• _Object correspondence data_
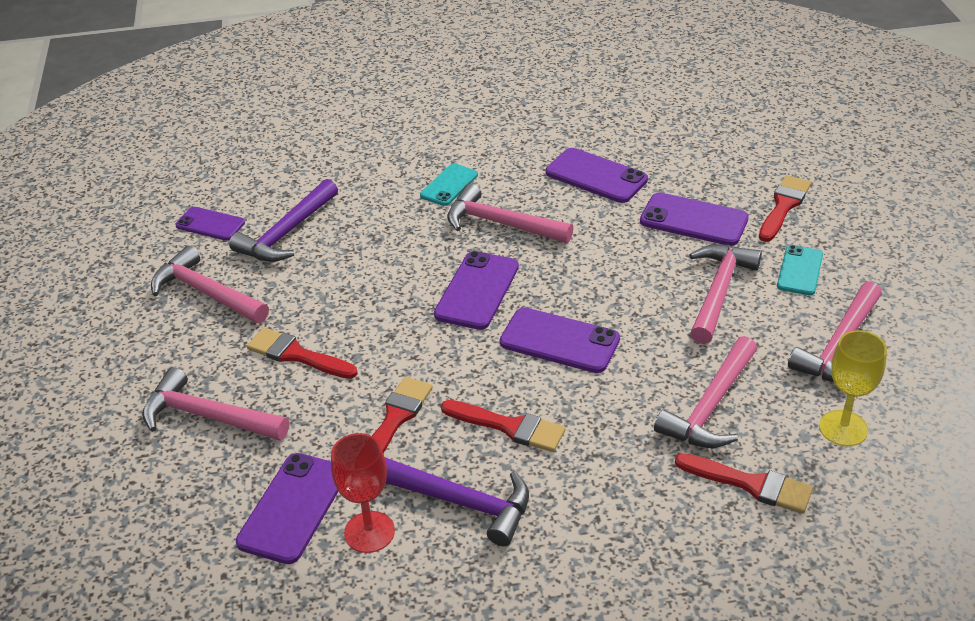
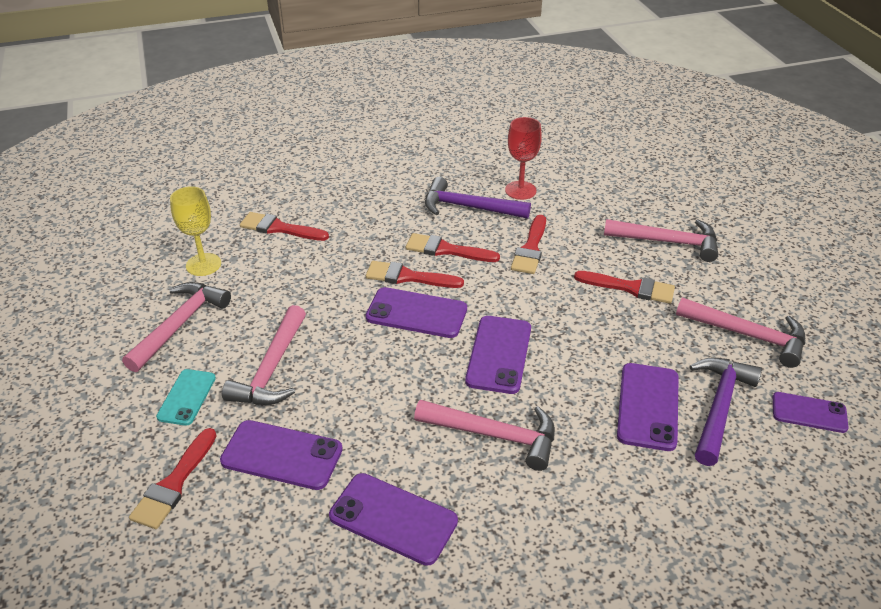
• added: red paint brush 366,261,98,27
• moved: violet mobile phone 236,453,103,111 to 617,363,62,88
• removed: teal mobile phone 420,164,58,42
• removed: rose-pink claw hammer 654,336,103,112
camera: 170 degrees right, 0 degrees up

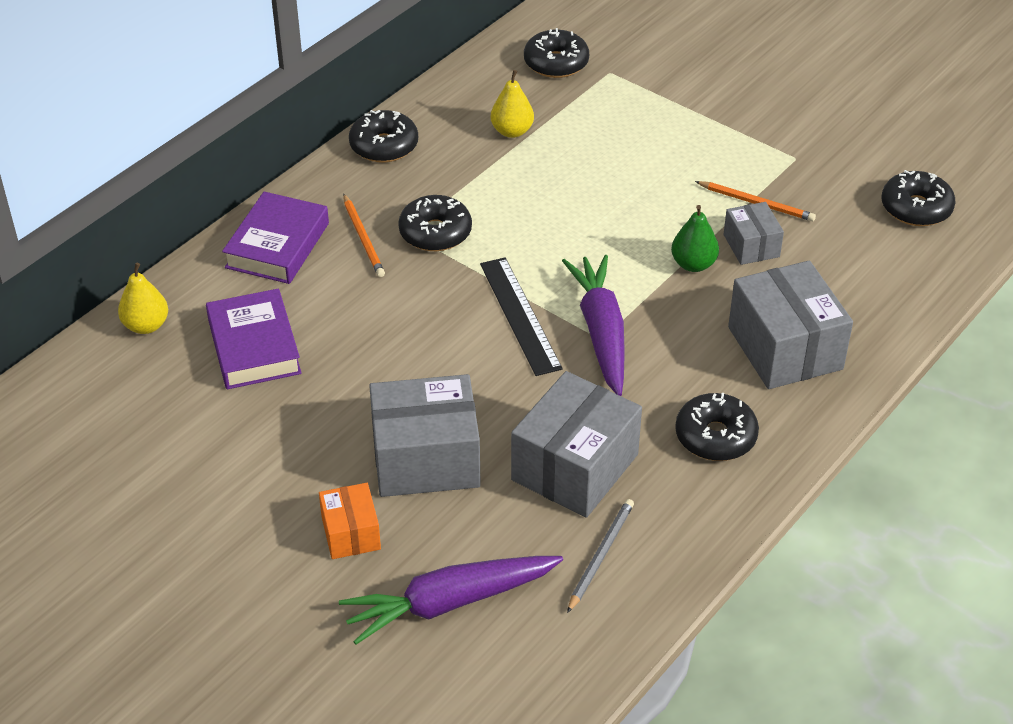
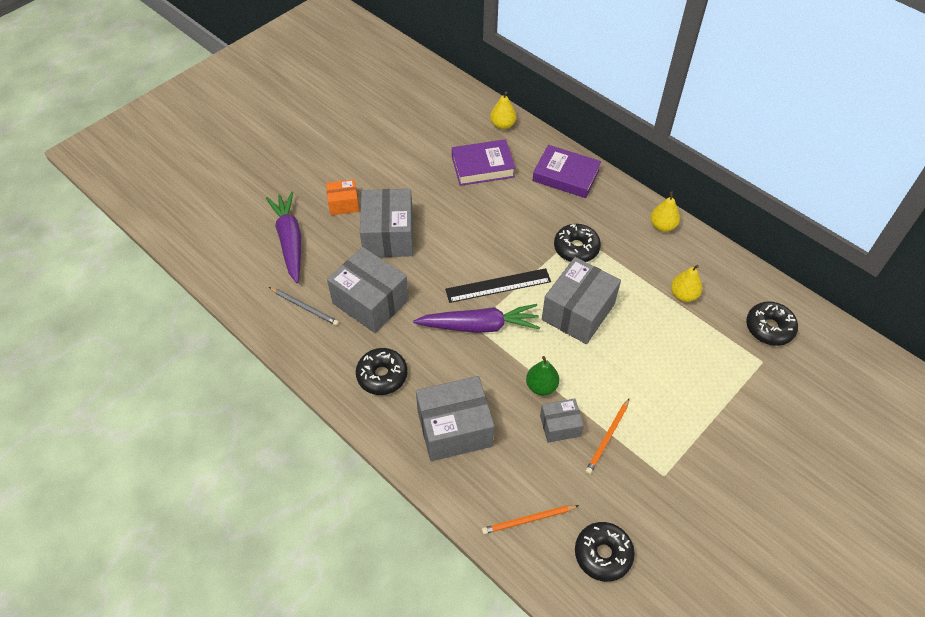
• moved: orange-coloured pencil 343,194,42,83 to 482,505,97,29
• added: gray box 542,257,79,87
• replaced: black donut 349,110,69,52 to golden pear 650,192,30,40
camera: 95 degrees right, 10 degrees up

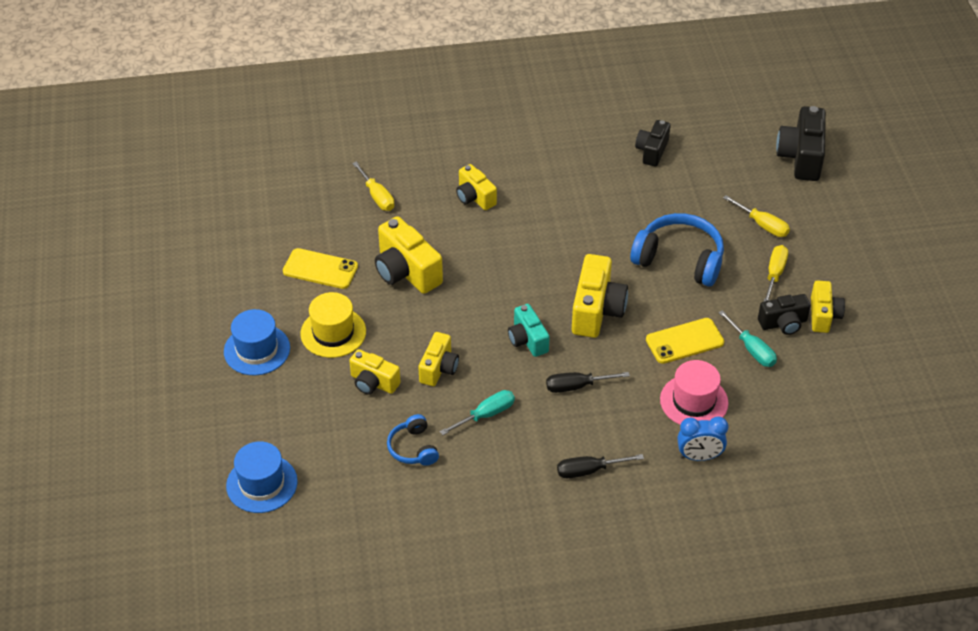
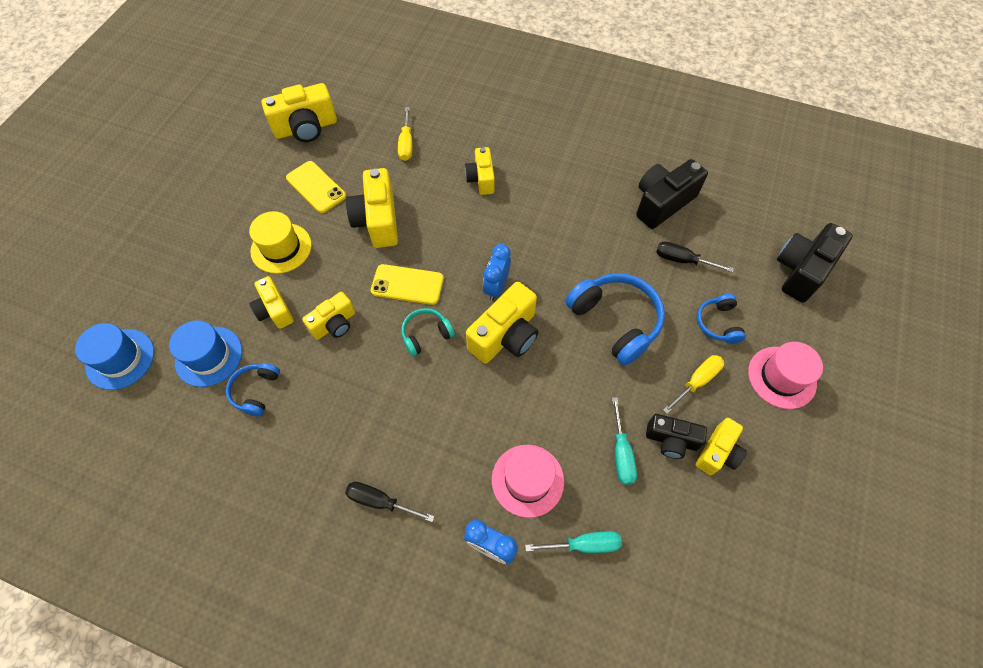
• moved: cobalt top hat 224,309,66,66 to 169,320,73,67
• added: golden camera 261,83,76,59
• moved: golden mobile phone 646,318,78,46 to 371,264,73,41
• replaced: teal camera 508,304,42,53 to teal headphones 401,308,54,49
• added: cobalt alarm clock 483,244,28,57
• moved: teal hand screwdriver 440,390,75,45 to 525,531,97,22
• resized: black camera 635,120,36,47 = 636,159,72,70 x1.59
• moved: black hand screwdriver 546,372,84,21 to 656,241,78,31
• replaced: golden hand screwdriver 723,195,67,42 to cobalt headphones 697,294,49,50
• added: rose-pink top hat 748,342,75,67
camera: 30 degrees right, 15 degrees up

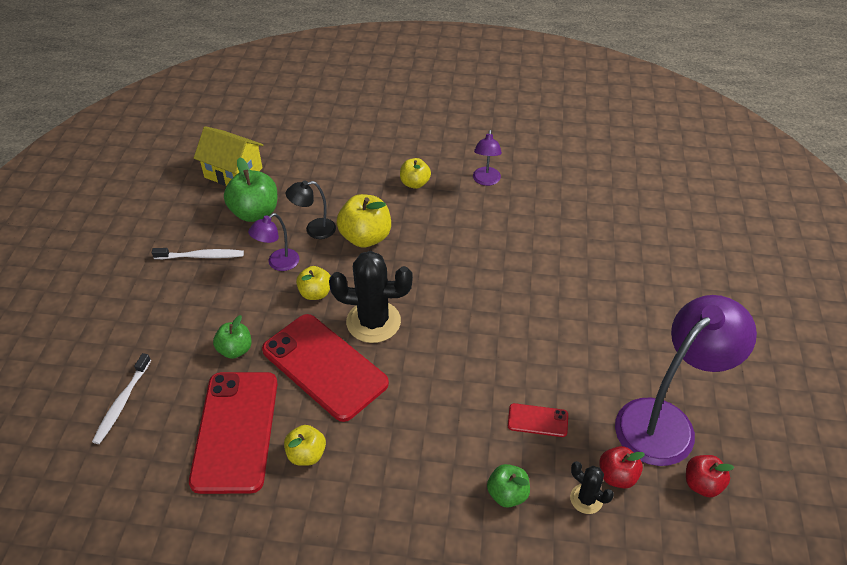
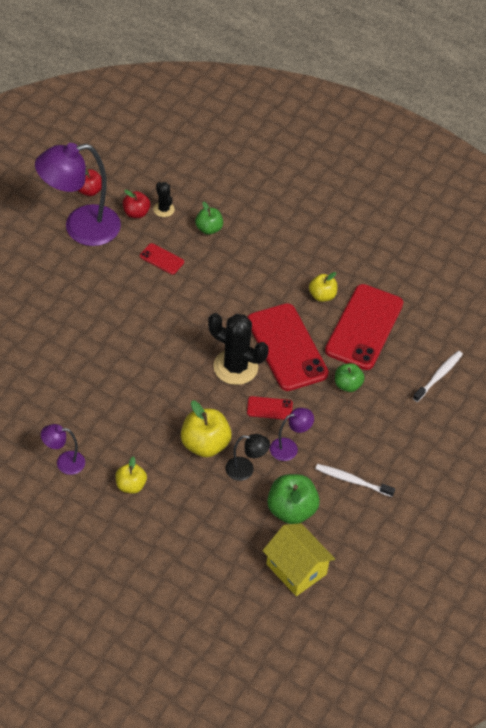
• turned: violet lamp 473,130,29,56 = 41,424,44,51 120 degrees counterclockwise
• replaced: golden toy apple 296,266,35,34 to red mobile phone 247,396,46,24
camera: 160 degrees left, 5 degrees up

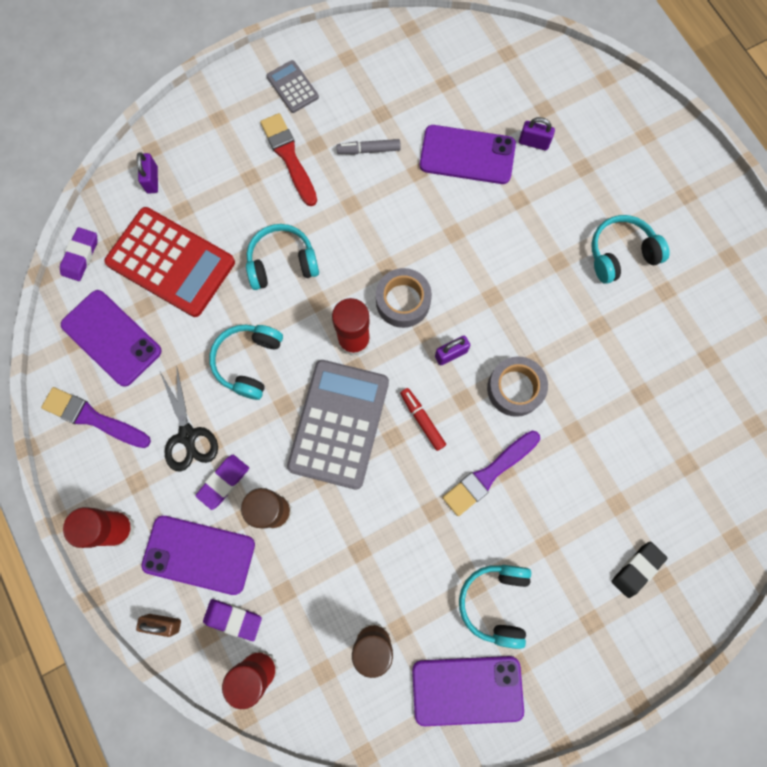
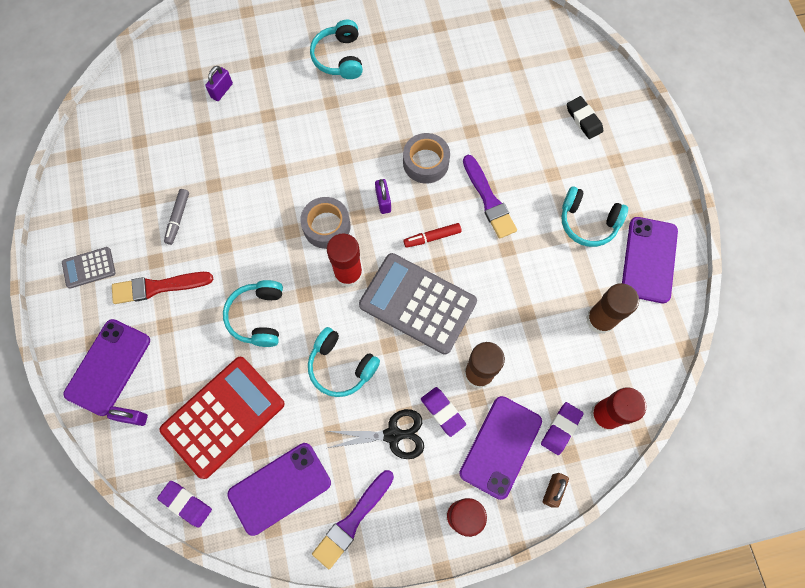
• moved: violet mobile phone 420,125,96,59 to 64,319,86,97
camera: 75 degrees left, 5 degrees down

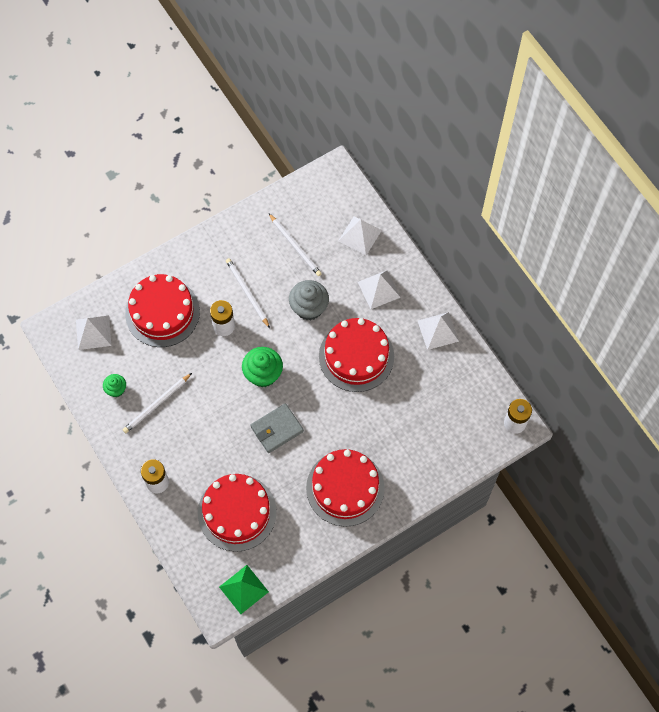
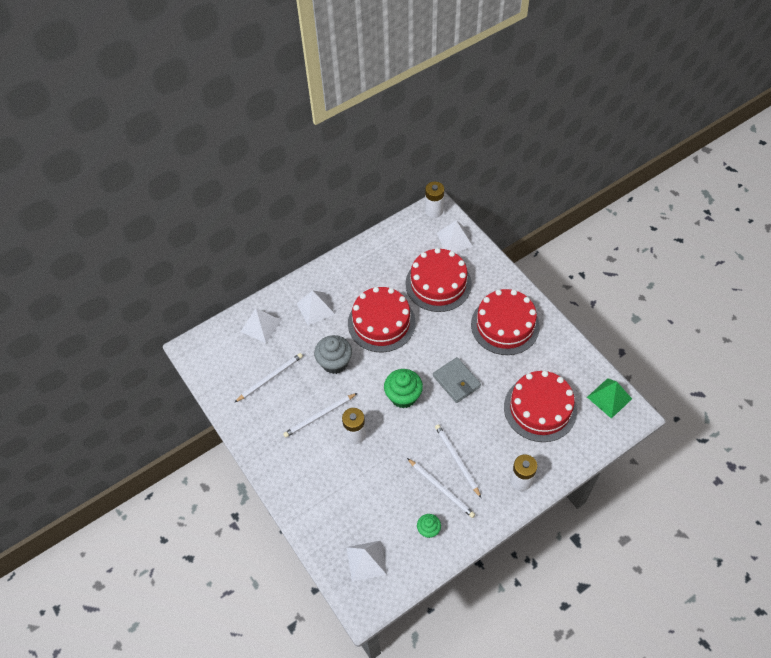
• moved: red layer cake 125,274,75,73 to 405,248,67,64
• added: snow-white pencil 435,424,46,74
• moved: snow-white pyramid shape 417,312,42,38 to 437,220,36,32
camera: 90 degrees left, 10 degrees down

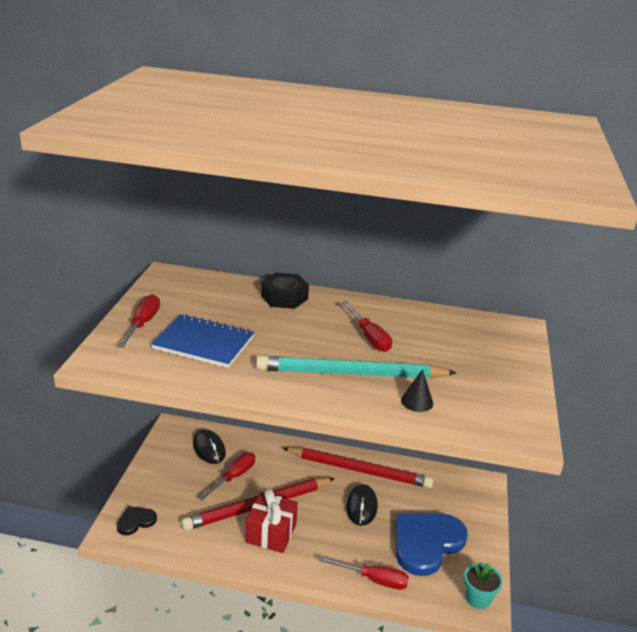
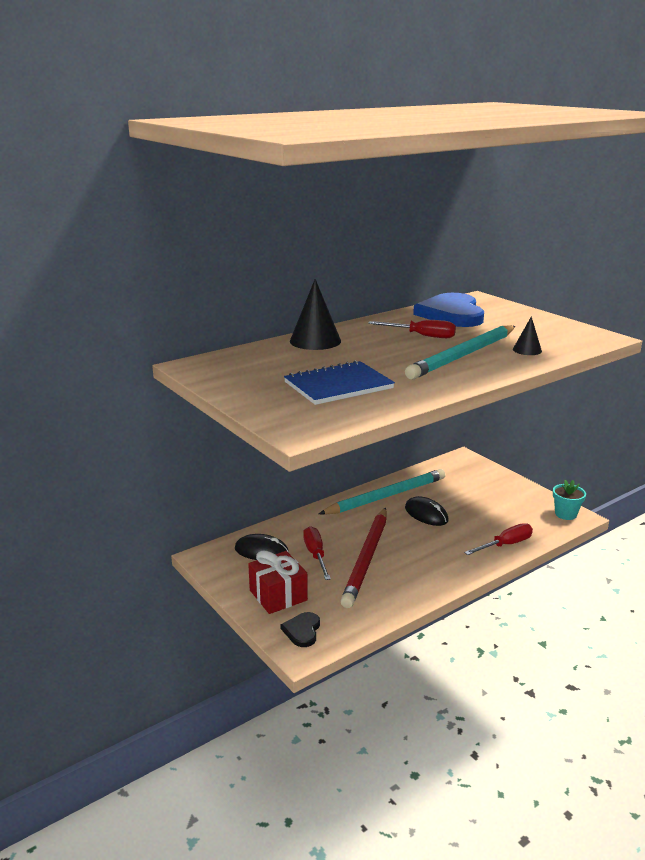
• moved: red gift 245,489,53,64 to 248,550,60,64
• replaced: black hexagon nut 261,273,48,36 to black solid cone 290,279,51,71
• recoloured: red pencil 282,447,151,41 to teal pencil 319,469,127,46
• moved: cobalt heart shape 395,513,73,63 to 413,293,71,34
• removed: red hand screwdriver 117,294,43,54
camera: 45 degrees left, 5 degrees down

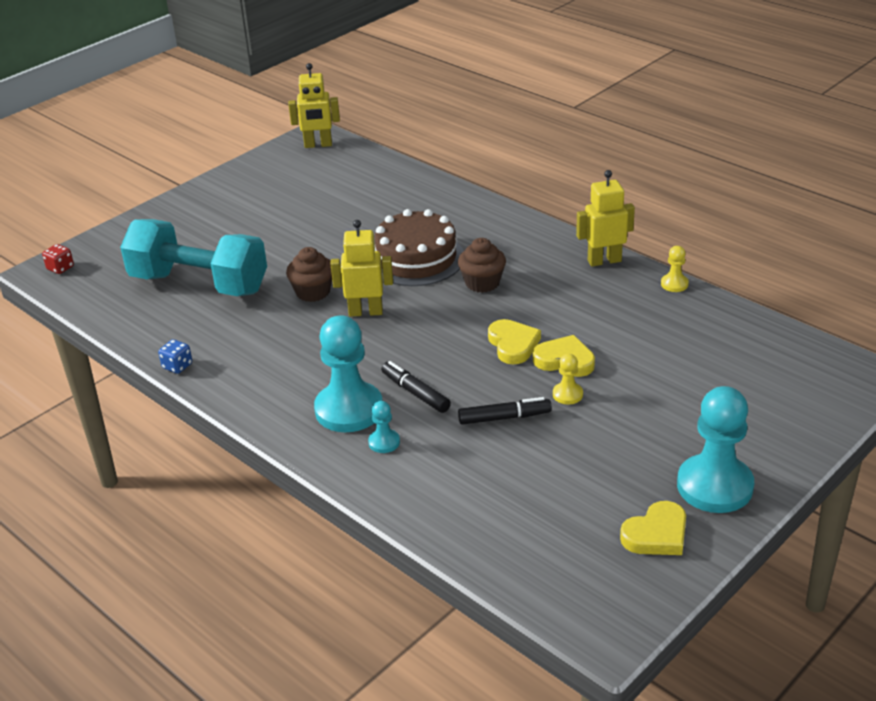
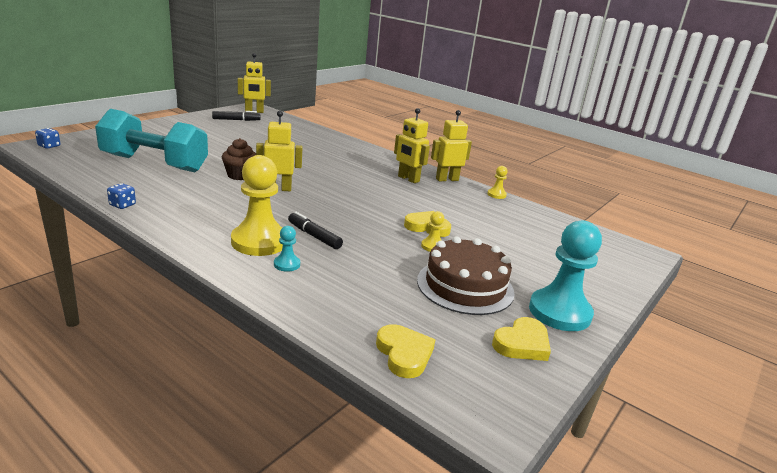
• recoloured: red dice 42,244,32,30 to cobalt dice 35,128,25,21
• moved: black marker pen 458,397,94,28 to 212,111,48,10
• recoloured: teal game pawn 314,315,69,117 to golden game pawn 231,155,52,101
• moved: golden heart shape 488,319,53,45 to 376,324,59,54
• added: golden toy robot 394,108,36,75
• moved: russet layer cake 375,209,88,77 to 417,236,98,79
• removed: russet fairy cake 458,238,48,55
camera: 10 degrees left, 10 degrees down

• _Instructions for the task_
Take exactly the lines from the one containing "mobile phone 420,164,58,42" through the one containing "claw hammer 654,336,103,112" in the data above, and output them with nothing added.

• _Exercise result_
• removed: teal mobile phone 420,164,58,42
• removed: rose-pink claw hammer 654,336,103,112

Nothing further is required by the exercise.